(WHAT YOU WILL DO) Skip the pictures, please, and write out exactly every line from the one containing "U6 pin in+: none -> N17" through the end of the listing below.

(RECORDS FOR THE TASK)
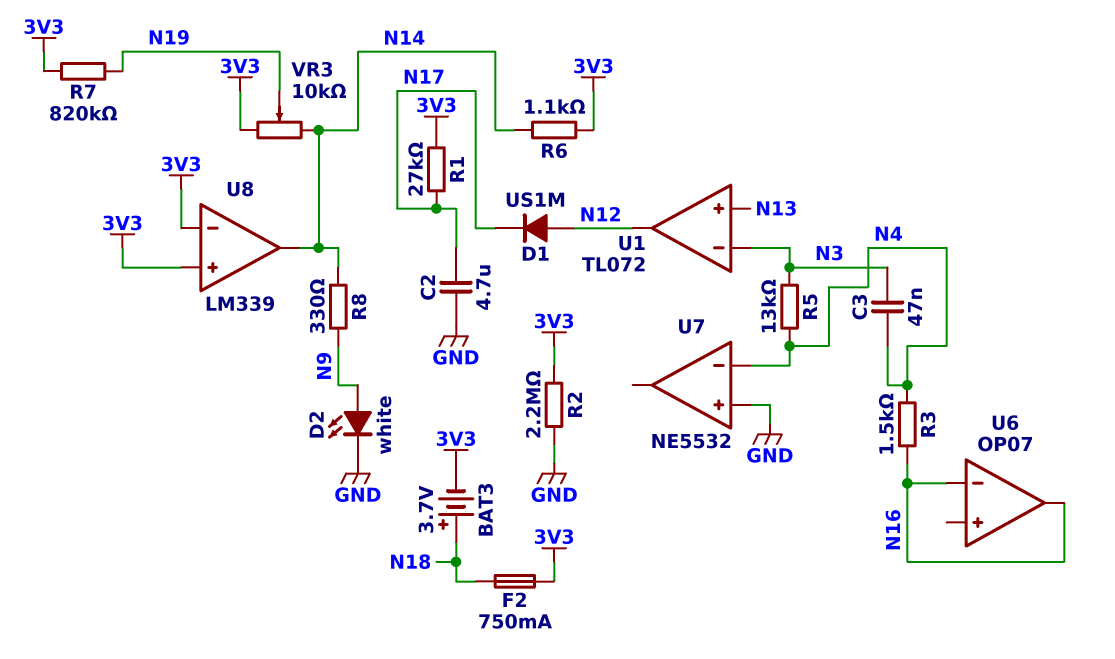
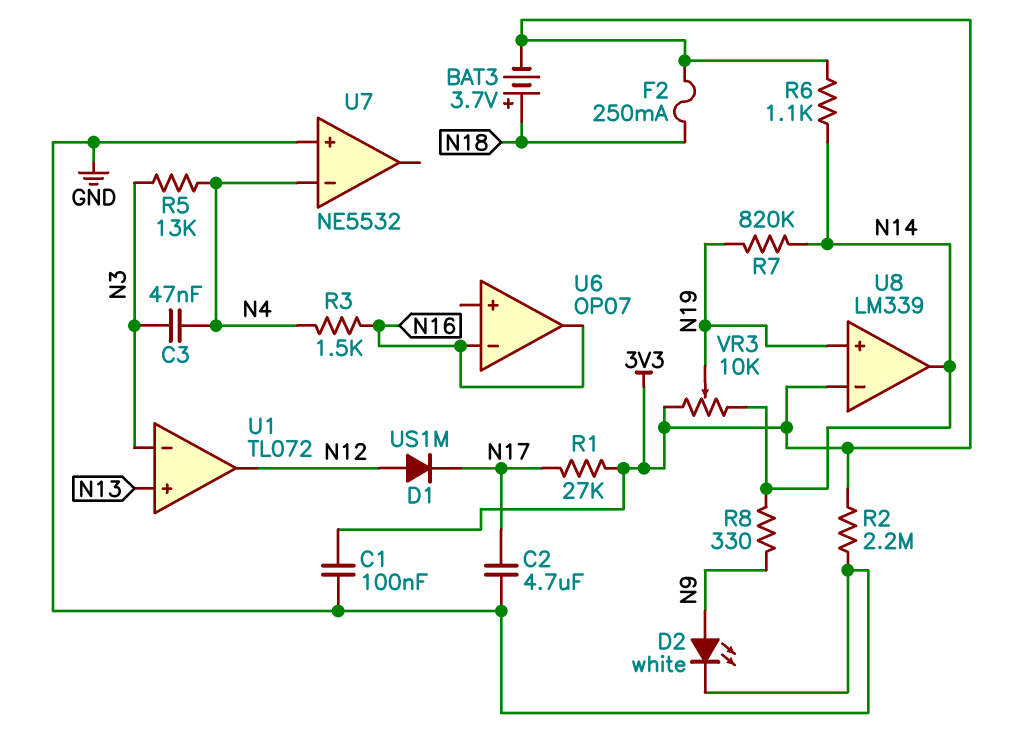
C1: none -> 100nF (3V3, GND)
F2: 750mA (3V3, N18) -> 250mA (3V3, N18)
R7: 820k (3V3, N19) -> 820k (N14, N19)
U8 pin in+: 3V3 -> N19

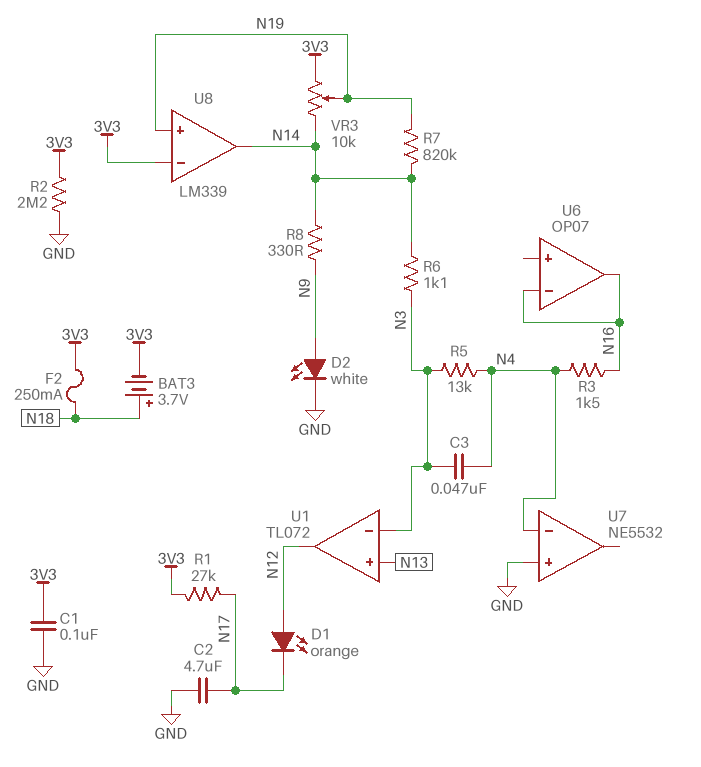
D1: diode US1M (A N12, K N17) -> LED orange (A N12, K N17)
R6: 1.1k (3V3, N14) -> 1.1k (N3, N14)

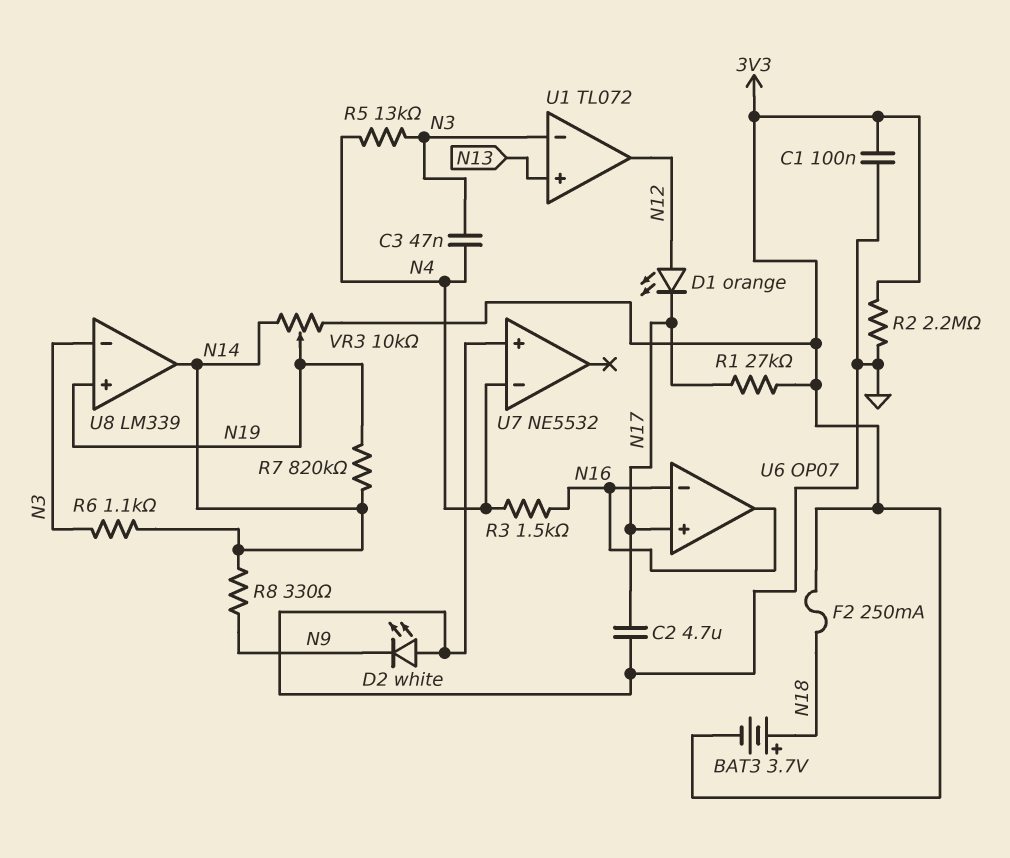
D2: LED white (A N9, K GND) -> LED white (A GND, K N9)
U6 pin in+: none -> N17
U8 pin in-: 3V3 -> N3

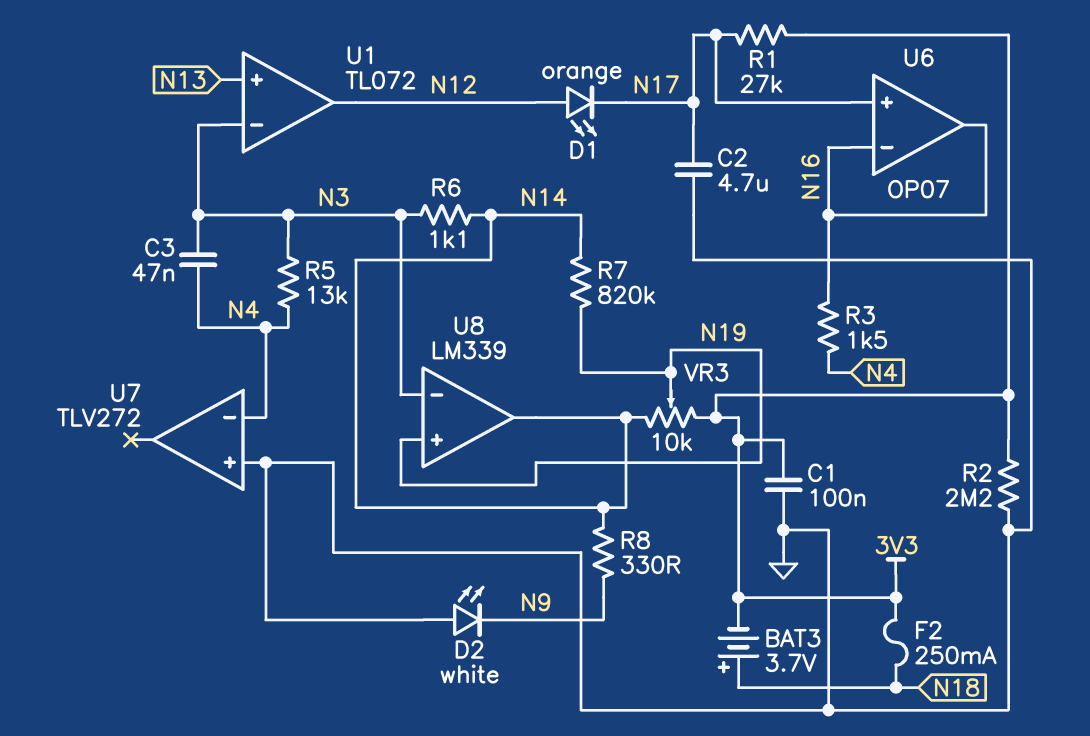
U7: NE5532 -> TLV272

(OUTPUT OF THE EXERCISE)
U6 pin in+: none -> N17
U8 pin in-: 3V3 -> N3

U7: NE5532 -> TLV272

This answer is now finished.